- [What to produce] Everything in the listing below should be repeated exactly, apart from the pictures.

- [Supplied material]
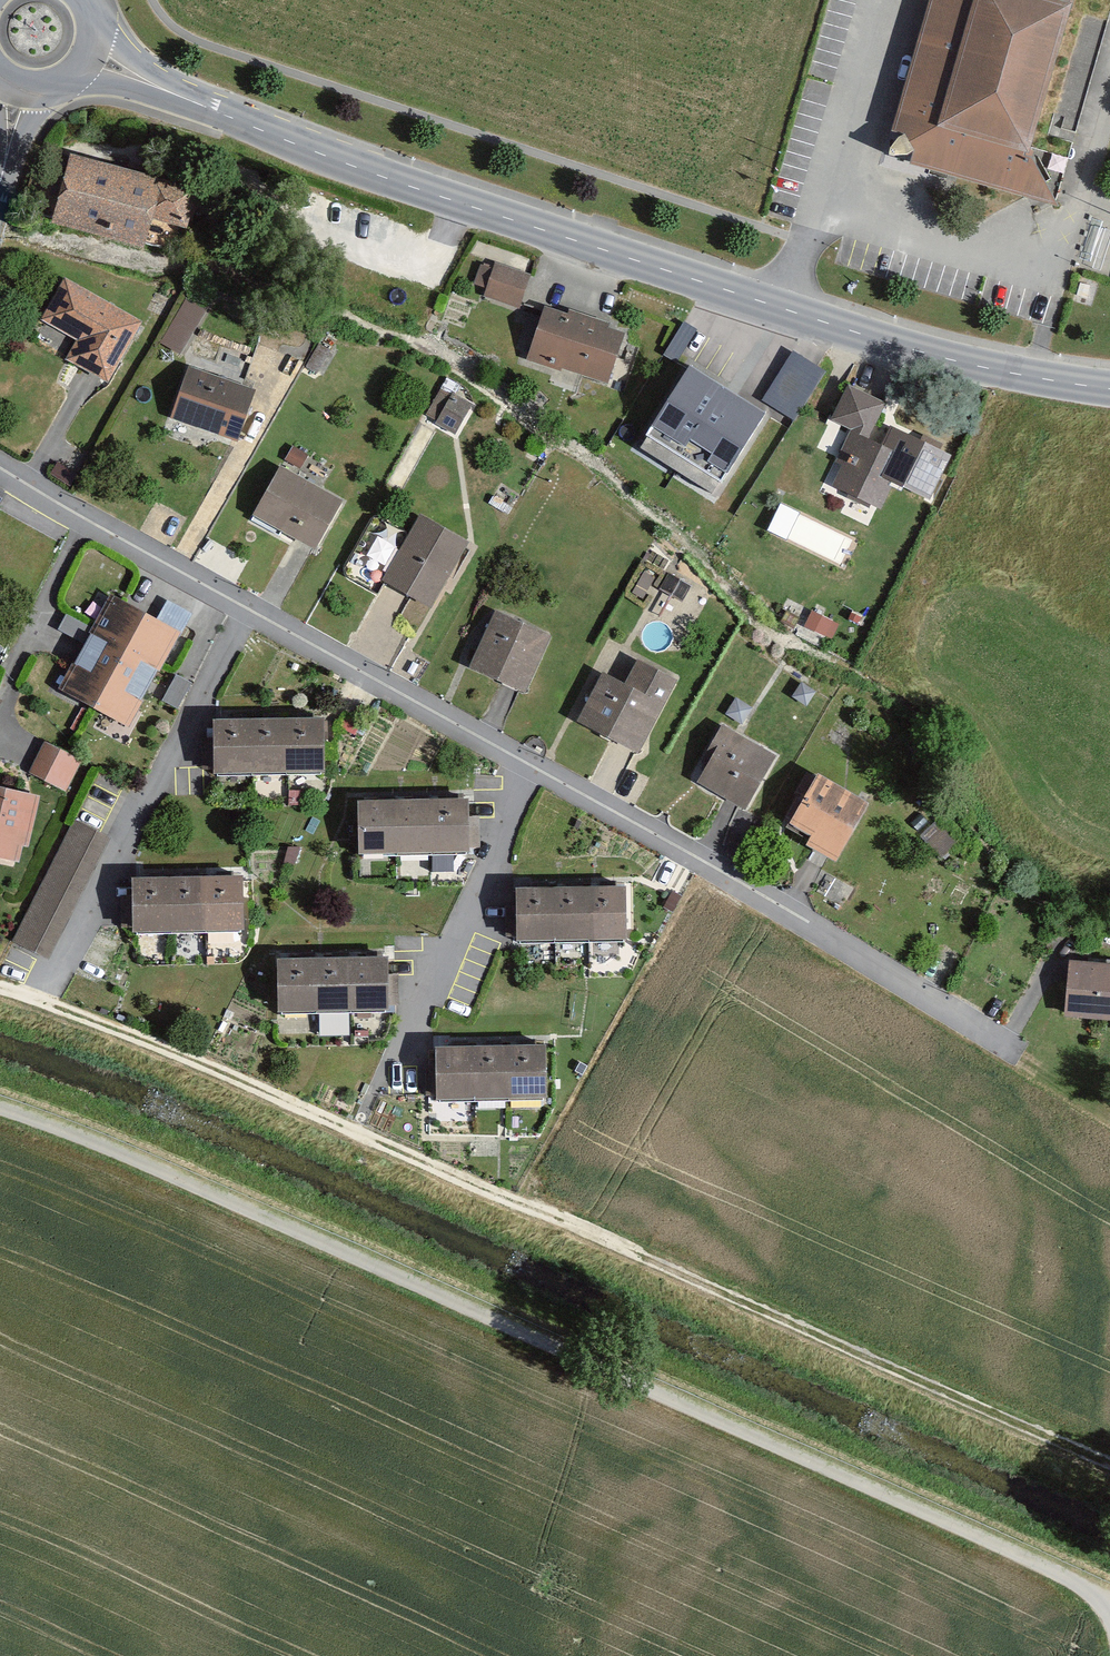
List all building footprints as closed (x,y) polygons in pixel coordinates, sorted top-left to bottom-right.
[(930,49),(901,139),(922,181),(1061,223),(1028,174),(1086,0),(946,0),(930,49)] [(67,162),(49,230),(148,255),(151,242),(199,255),(208,219),(167,208),(172,189),(67,162)] [(551,276),(507,259),(493,293),(537,311),(551,276)] [(145,324),(68,282),(45,324),(80,343),(69,362),(111,386),(145,324)] [(163,343),(186,353),(208,304),(185,294),(163,343)] [(658,332),(568,304),(546,373),(636,401),(658,332)] [(840,375),(810,355),(782,396),(812,416),(840,375)] [(782,406),(708,361),(653,450),(727,495),(782,406)] [(242,450),(263,389),(201,368),(180,429),(242,450)] [(916,401),(869,378),(847,424),(873,436),(844,498),(889,519),(898,499),(936,517),(963,460),(902,431),(916,401)] [(441,384),(428,417),(462,430),(475,397),(441,384)] [(328,463),(298,447),(253,529),(322,567),(357,504),(317,482),(328,463)] [(828,540),(824,538),(830,525),(783,502),(770,528),(822,553),(828,540)] [(434,625),(478,545),(434,521),(390,601),(434,625)] [(189,645),(117,608),(61,715),(132,753),(189,645)] [(528,716),(558,642),(504,620),(474,694),(528,716)] [(644,771),(688,682),(650,663),(634,695),(614,685),(586,742),(644,771)] [(752,826),(785,763),(731,736),(699,799),(752,826)] [(333,738),(216,740),(218,801),(334,798),(333,738)] [(88,771),(50,753),(31,791),(69,810),(88,771)] [(818,784),(782,847),(839,880),(876,817),(818,784)] [(0,803),(0,877),(32,882),(44,811),(0,803)] [(475,811),(358,813),(360,874),(476,871),(475,811)] [(122,843),(88,826),(21,953),(55,971),(122,843)] [(636,898),(519,901),(521,961),(637,958),(636,898)] [(250,900),(134,903),(135,963),(252,961),(250,900)] [(397,975),(280,977),(282,1038),(398,1035),(397,975)] [(1074,979),(1073,1037),(1109,1037),(1109,979),(1074,979)] [(551,1055),(435,1057),(436,1118),(553,1115),(551,1055)]
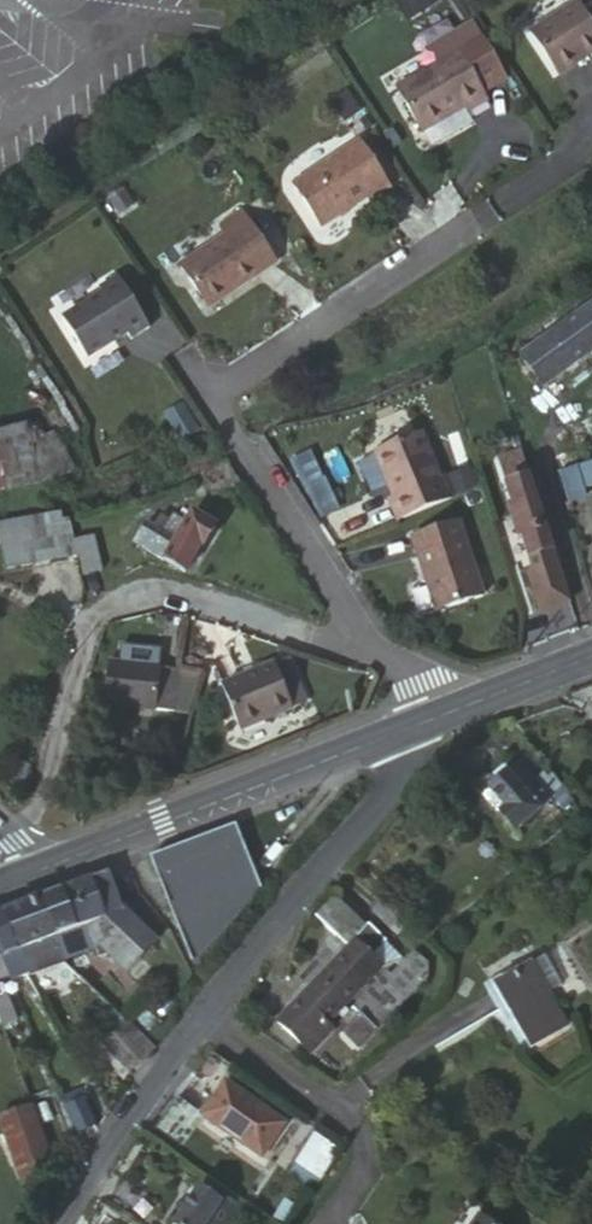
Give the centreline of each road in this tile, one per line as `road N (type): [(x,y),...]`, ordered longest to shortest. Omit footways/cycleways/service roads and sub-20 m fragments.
road 1 (residential): [(70,1223),(405,763),(416,729)]
road 2 (secondary): [(416,729),(29,882)]
road 3 (secondary): [(591,657),(416,729)]

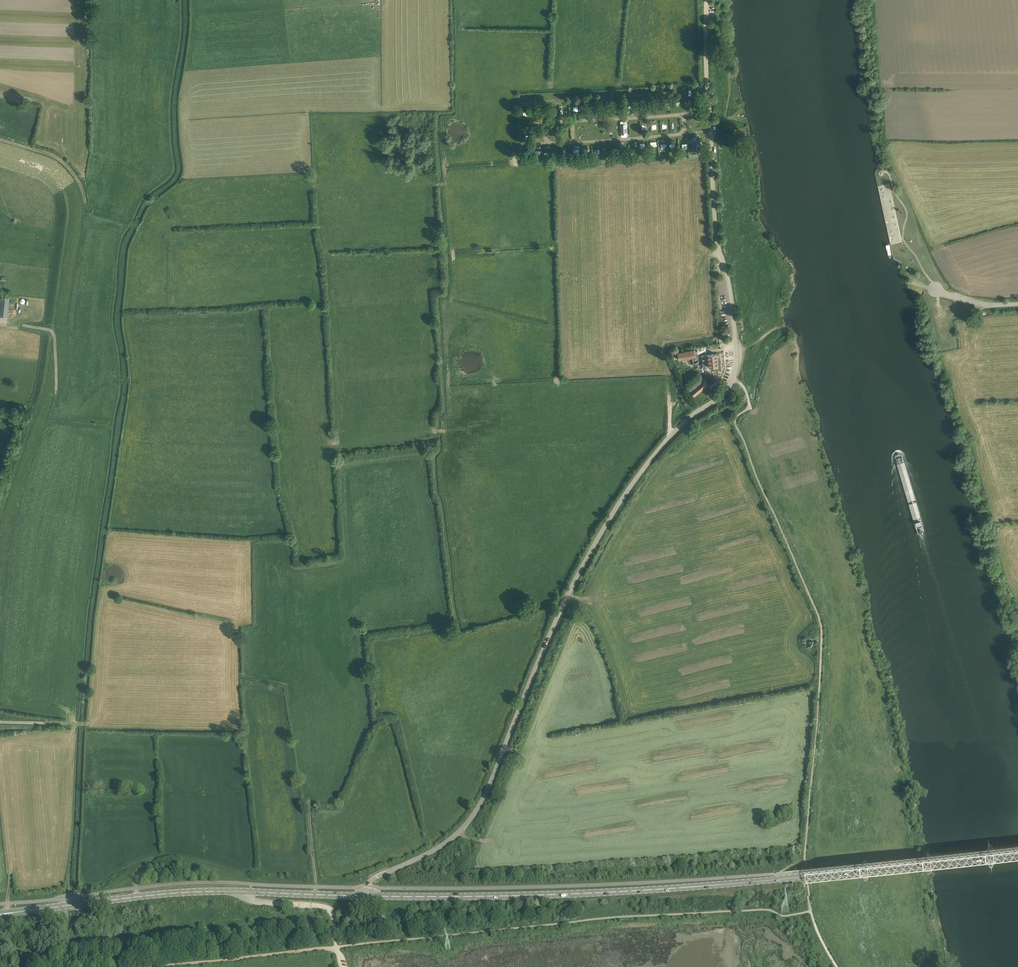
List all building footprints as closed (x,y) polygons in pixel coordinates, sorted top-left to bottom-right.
[(694,134),(688,138),(691,143),(691,148),(699,147),(698,140),(694,134)] [(7,316),(9,296),(0,295),(0,316),(7,316)] [(677,352),(679,359),(696,356),(694,349),(677,352)] [(708,354),(702,355),(703,366),(709,365),(709,366),(711,365),(711,369),(716,369),(721,369),(719,353),(714,354),(708,354)] [(691,391),(695,396),(708,385),(704,380),(703,381),(700,378),(695,382),(695,383),(689,389),(691,391)] [(813,641),(806,637),(802,644),(809,648),(813,641)] [(984,854),(986,865),(986,867),(987,868),(988,870),(989,871),(990,871),(991,871),(992,869),(993,867),(993,866),(993,863),(992,853),(991,851),(989,849),(988,848),(987,848),(986,849),(985,851),(984,854)]
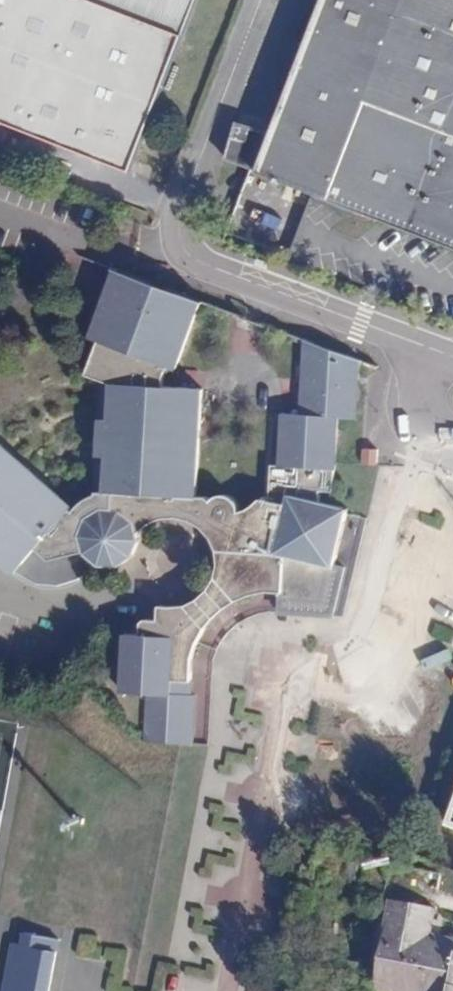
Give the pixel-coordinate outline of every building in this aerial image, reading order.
[(127,178),(196,0),(0,0),(0,126),(127,178)] [(268,140),(250,133),(238,164),(452,246),(452,0),(322,0),(268,140)] [(52,562),(66,573),(99,565),(117,566),(132,556),(140,539),(138,534),(148,525),(153,522),(161,519),(171,517),(178,518),(188,520),(195,523),(201,528),(208,534),(212,541),(215,546),(217,553),(219,561),(218,567),(215,576),(213,581),(209,588),(206,592),(199,597),(193,601),(186,604),(176,606),(167,606),(160,606),(158,620),(147,619),(141,623),(140,635),(125,634),(121,693),(148,695),(144,742),(190,746),(193,698),(187,698),(189,681),(191,661),(191,657),(194,648),(196,643),(199,638),(203,630),(206,626),(210,621),(215,616),(221,611),(226,608),(231,605),(237,601),(244,598),(249,595),(256,593),(264,591),(283,592),(281,613),(331,617),(343,568),(333,566),(347,509),(319,502),(320,491),(333,492),(338,418),(355,419),(359,361),(306,341),(300,415),(284,414),(280,466),(272,466),(268,501),(259,499),(256,502),(253,506),(249,508),(245,510),(240,511),(239,508),(238,506),(237,503),(234,500),(232,498),(227,496),(224,495),(219,495),(215,497),(209,500),(206,497),(197,497),(202,389),(164,386),(164,376),(167,367),(175,370),(201,301),(115,270),(90,338),(98,341),(86,374),(102,381),(97,491),(87,520),(0,447),(0,564),(30,588),(52,562)] [(377,463),(378,448),(361,446),(360,462),(377,463)] [(232,866),(233,856),(207,853),(206,862),(232,866)] [(430,935),(434,909),(391,901),(373,990),(452,990),(452,939),(430,935)] [(56,952),(11,943),(2,990),(48,990),(56,952)]
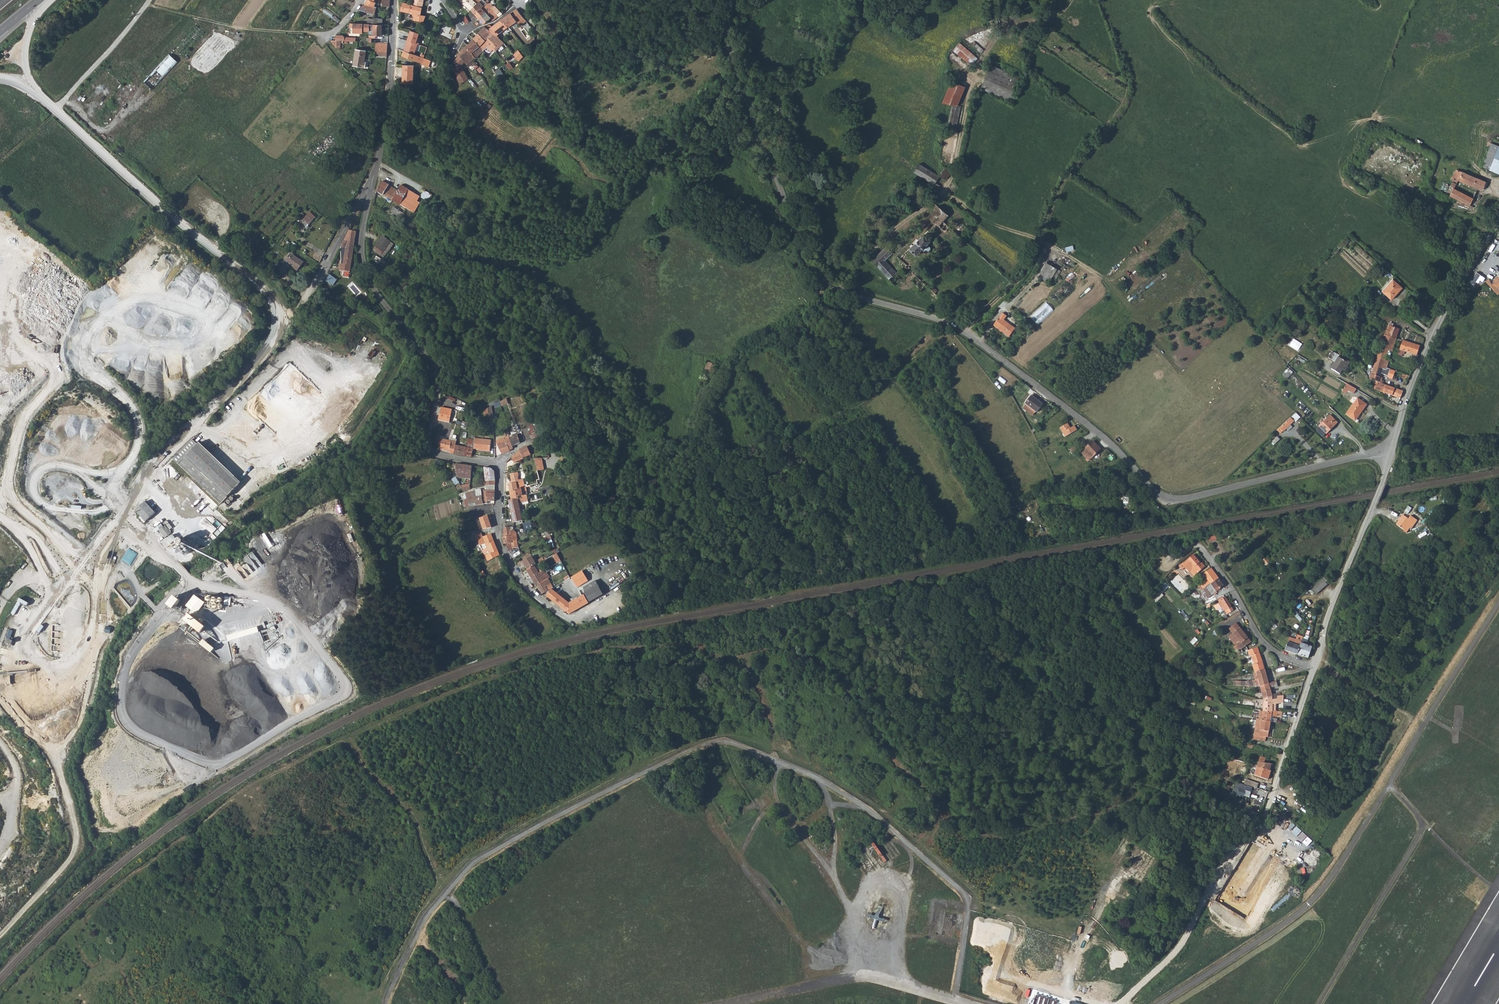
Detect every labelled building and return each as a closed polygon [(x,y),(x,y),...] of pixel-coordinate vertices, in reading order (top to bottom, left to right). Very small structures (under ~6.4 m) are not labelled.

- [Completed exercise]
List all building footprints as closed (x,y) polygons in pixel coordinates, sorted top-left to bottom-right.
[(930,49),(901,139),(922,181),(1061,223),(1028,174),(1086,0),(946,0),(930,49)] [(67,162),(49,230),(148,255),(151,242),(199,255),(208,219),(167,208),(172,189),(67,162)] [(551,276),(507,259),(493,293),(537,311),(551,276)] [(145,324),(68,282),(45,324),(80,343),(69,362),(111,386),(145,324)] [(163,343),(186,353),(208,304),(185,294),(163,343)] [(658,332),(568,304),(546,373),(636,401),(658,332)] [(840,375),(810,355),(782,396),(812,416),(840,375)] [(782,406),(708,361),(653,450),(727,495),(782,406)] [(242,450),(263,389),(201,368),(180,429),(242,450)] [(916,401),(869,378),(847,424),(873,436),(844,498),(889,519),(898,499),(936,517),(963,460),(902,431),(916,401)] [(441,384),(428,417),(462,430),(475,397),(441,384)] [(328,463),(298,447),(253,529),(322,567),(357,504),(317,482),(328,463)] [(828,540),(824,538),(830,525),(783,502),(770,528),(822,553),(828,540)] [(434,625),(478,545),(434,521),(390,601),(434,625)] [(189,645),(117,608),(61,715),(132,753),(189,645)] [(528,716),(558,642),(504,620),(474,694),(528,716)] [(644,771),(688,682),(650,663),(634,695),(614,685),(586,742),(644,771)] [(752,826),(785,763),(731,736),(699,799),(752,826)] [(333,738),(216,740),(218,801),(334,798),(333,738)] [(88,771),(50,753),(31,791),(69,810),(88,771)] [(818,784),(782,847),(839,880),(876,817),(818,784)] [(0,803),(0,877),(32,882),(44,811),(0,803)] [(475,811),(358,813),(360,874),(476,871),(475,811)] [(122,843),(88,826),(21,953),(55,971),(122,843)] [(636,898),(519,901),(521,961),(637,958),(636,898)] [(250,900),(134,903),(135,963),(252,961),(250,900)] [(397,975),(280,977),(282,1038),(398,1035),(397,975)] [(1074,979),(1073,1037),(1109,1037),(1109,979),(1074,979)] [(551,1055),(435,1057),(436,1118),(553,1115),(551,1055)]
Give the centreline of each road in this tile, one per line as `road N (type): [(x,y),...]`, ordered longest to shortest. Omit footways/cycleways/service roads and sub-20 m fragments.
road 1 (residential): [(70,1223),(405,763),(416,729)]
road 2 (secondary): [(416,729),(29,882)]
road 3 (secondary): [(591,657),(416,729)]

List all building footprints as closed (x,y) polygons in pixel coordinates, sorted top-left to bottom-right.
[(694,134),(688,138),(691,143),(691,148),(699,147),(698,140),(694,134)] [(7,316),(9,296),(0,295),(0,316),(7,316)] [(677,352),(679,359),(696,356),(694,349),(677,352)] [(708,354),(702,355),(703,366),(709,365),(709,366),(711,365),(711,369),(716,369),(721,369),(719,353),(714,354),(708,354)] [(691,391),(695,396),(708,385),(704,380),(703,381),(700,378),(695,382),(695,383),(689,389),(691,391)] [(813,641),(806,637),(802,644),(809,648),(813,641)] [(984,854),(986,865),(986,867),(987,868),(988,870),(989,871),(990,871),(991,871),(992,869),(993,867),(993,866),(993,863),(992,853),(991,851),(989,849),(988,848),(987,848),(986,849),(985,851),(984,854)]
Give the pixel-coordinate outline of every building in this aerial image, reading order.
[(127,178),(196,0),(0,0),(0,126),(127,178)] [(268,140),(250,133),(238,164),(452,246),(452,0),(322,0),(268,140)] [(52,562),(66,573),(99,565),(117,566),(132,556),(140,539),(138,534),(148,525),(153,522),(161,519),(171,517),(178,518),(188,520),(195,523),(201,528),(208,534),(212,541),(215,546),(217,553),(219,561),(218,567),(215,576),(213,581),(209,588),(206,592),(199,597),(193,601),(186,604),(176,606),(167,606),(160,606),(158,620),(147,619),(141,623),(140,635),(125,634),(121,693),(148,695),(144,742),(190,746),(193,698),(187,698),(189,681),(191,661),(191,657),(194,648),(196,643),(199,638),(203,630),(206,626),(210,621),(215,616),(221,611),(226,608),(231,605),(237,601),(244,598),(249,595),(256,593),(264,591),(283,592),(281,613),(331,617),(343,568),(333,566),(347,509),(319,502),(320,491),(333,492),(338,418),(355,419),(359,361),(306,341),(300,415),(284,414),(280,466),(272,466),(268,501),(259,499),(256,502),(253,506),(249,508),(245,510),(240,511),(239,508),(238,506),(237,503),(234,500),(232,498),(227,496),(224,495),(219,495),(215,497),(209,500),(206,497),(197,497),(202,389),(164,386),(164,376),(167,367),(175,370),(201,301),(115,270),(90,338),(98,341),(86,374),(102,381),(97,491),(87,520),(0,447),(0,564),(30,588),(52,562)] [(377,463),(378,448),(361,446),(360,462),(377,463)] [(232,866),(233,856),(207,853),(206,862),(232,866)] [(430,935),(434,909),(391,901),(373,990),(452,990),(452,939),(430,935)] [(56,952),(11,943),(2,990),(48,990),(56,952)]
Detect every labelled building and return each as a closed polygon [(x,y),(x,y),...] of pixel-coordinate vertices, in reading order (top to bottom, left to right). Very small structures (under ~6.4 m) are not labelled.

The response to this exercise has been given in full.